**Available data**
-- -- --
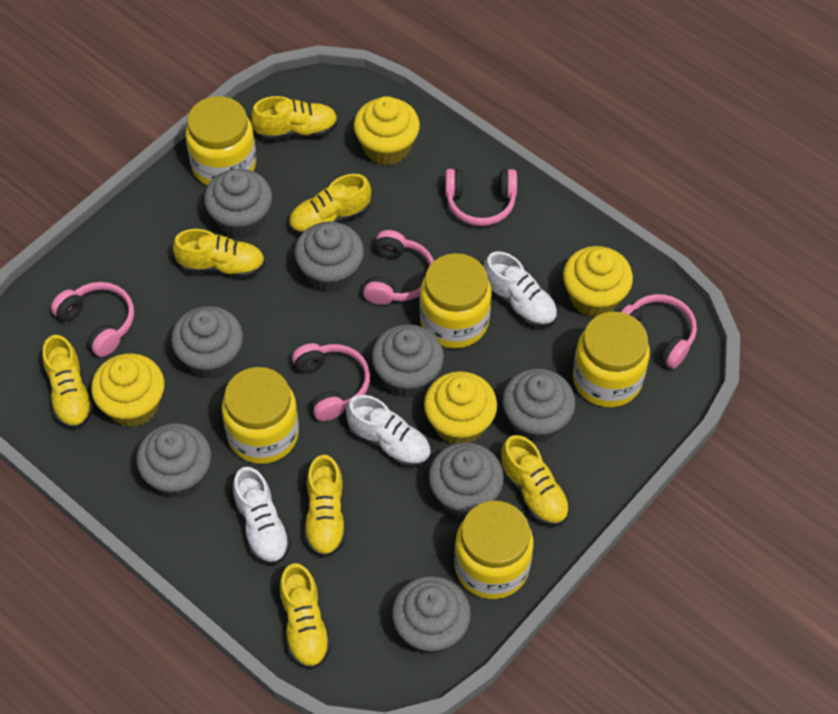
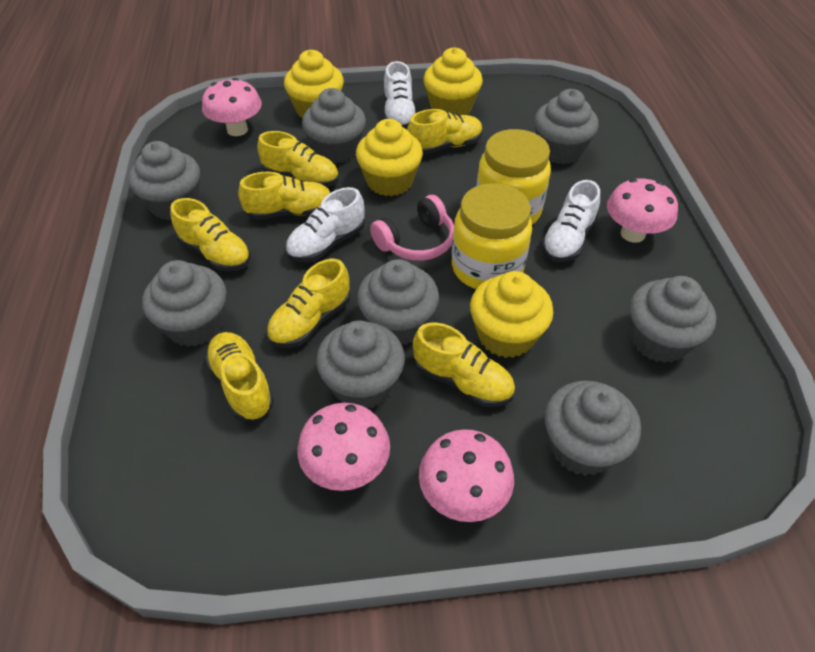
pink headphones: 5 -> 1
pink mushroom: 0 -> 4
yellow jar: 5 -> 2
-- -- --
Each line above that contains "pink" must be copied out.

pink headphones: 5 -> 1
pink mushroom: 0 -> 4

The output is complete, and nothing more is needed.